§ Exercise details
Reproduce the whole listing below without its pictures, exactly as written.

§ Data

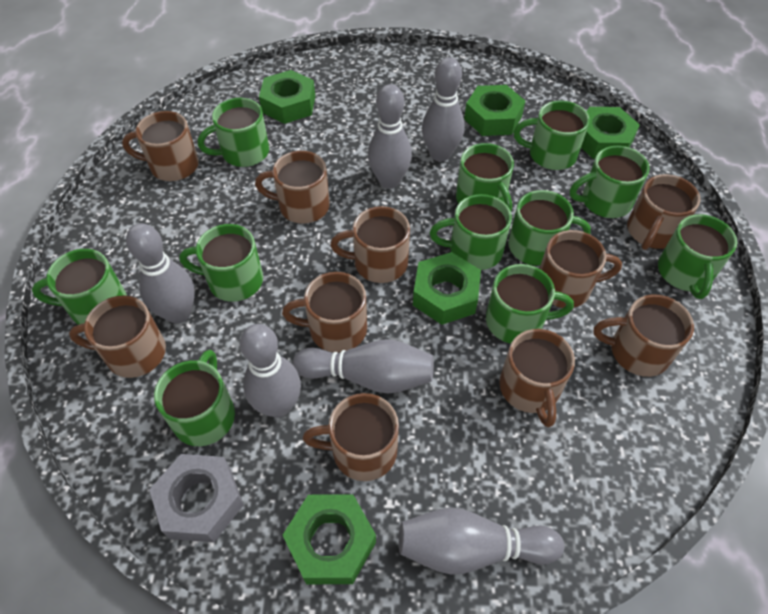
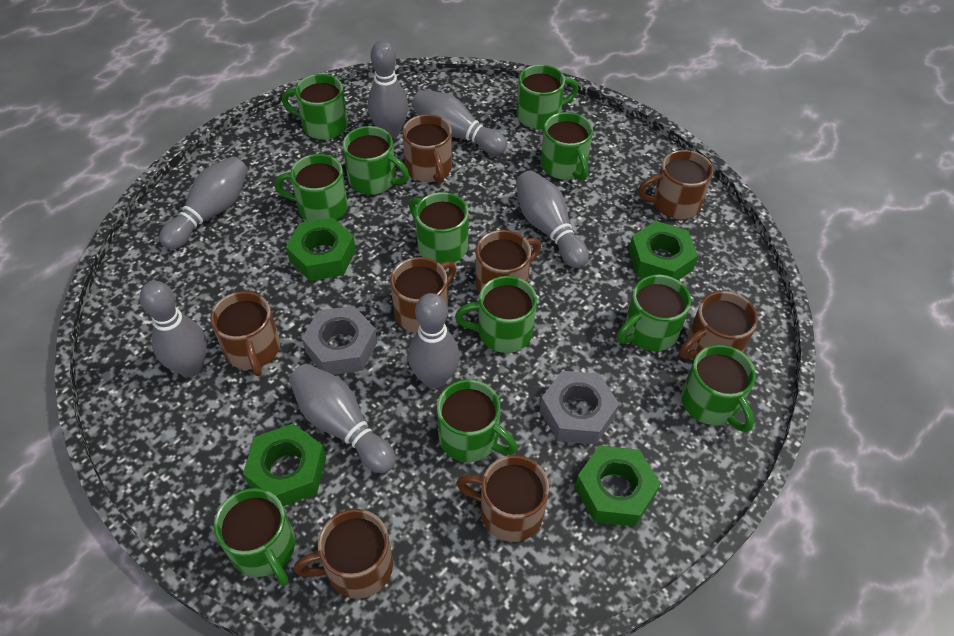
brown mug: 10 -> 8
green nut: 5 -> 4
grey bowling pin: 6 -> 7
grey nut: 1 -> 2

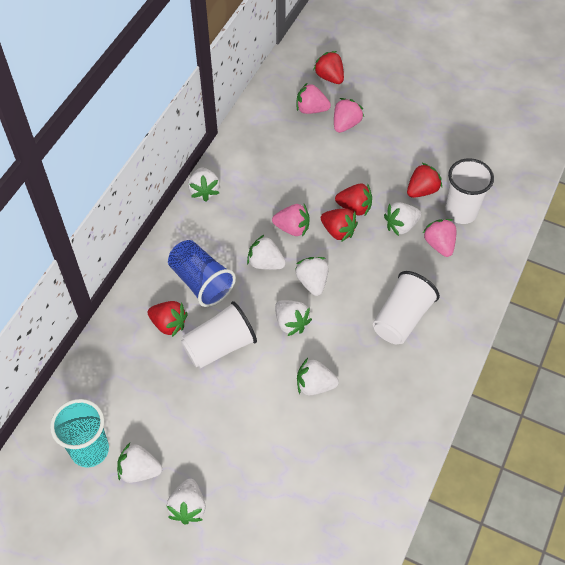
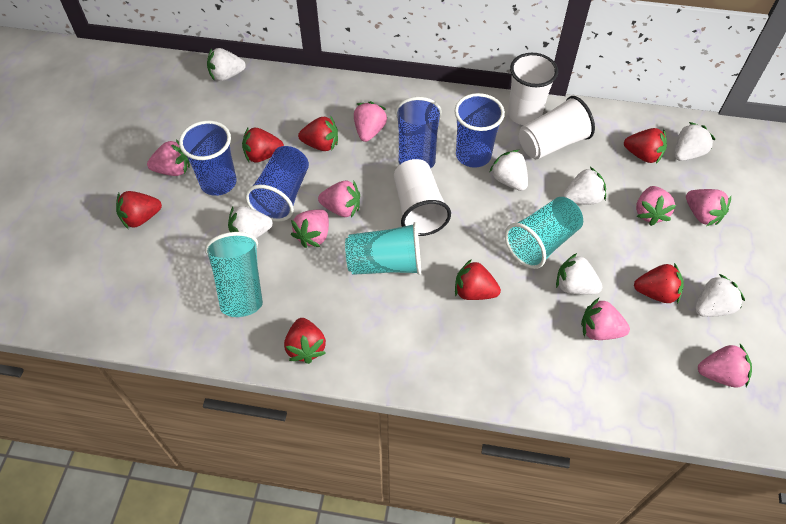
blue cup: 1 -> 4
pink strawberry: 4 -> 8
red strawberry: 5 -> 7
turquoise cup: 1 -> 3
white strawberry: 8 -> 7

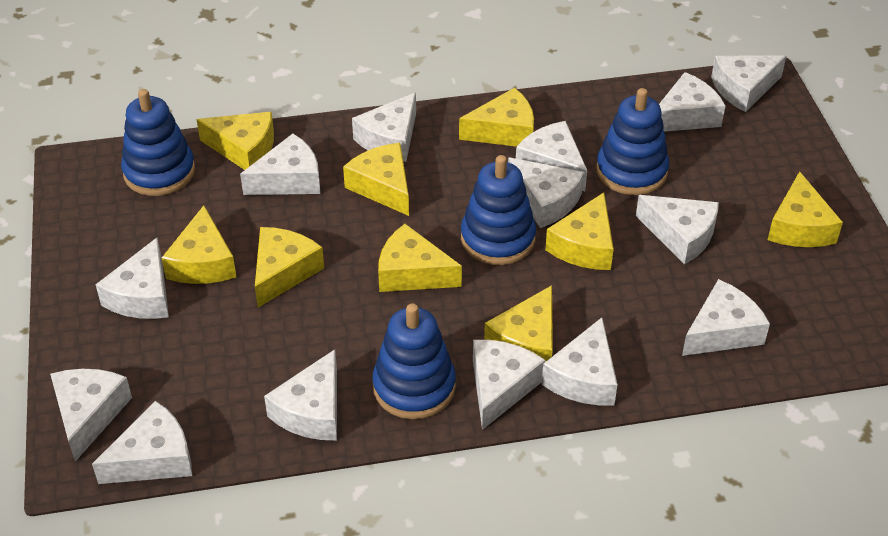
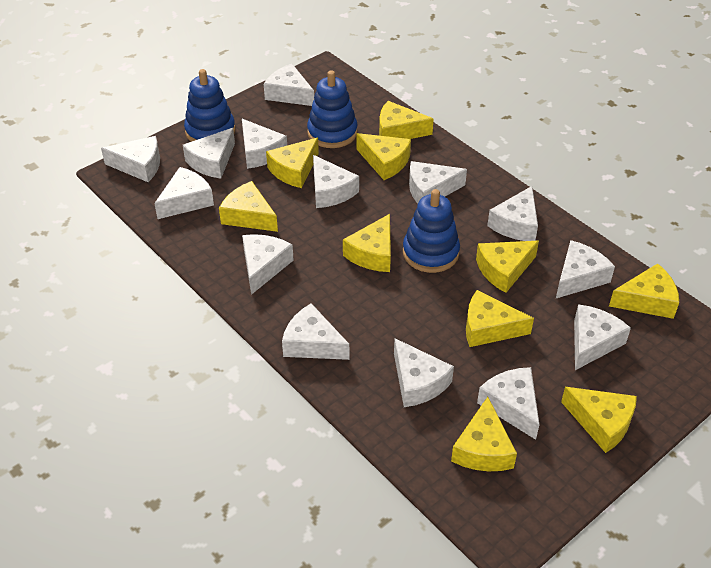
blue stacking toy: 4 -> 3
yellow cheese: 9 -> 10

§ Solution for this task
brown mug: 10 -> 8
green nut: 5 -> 4
grey bowling pin: 6 -> 7
grey nut: 1 -> 2

blue cup: 1 -> 4
pink strawberry: 4 -> 8
red strawberry: 5 -> 7
turquoise cup: 1 -> 3
white strawberry: 8 -> 7

blue stacking toy: 4 -> 3
yellow cheese: 9 -> 10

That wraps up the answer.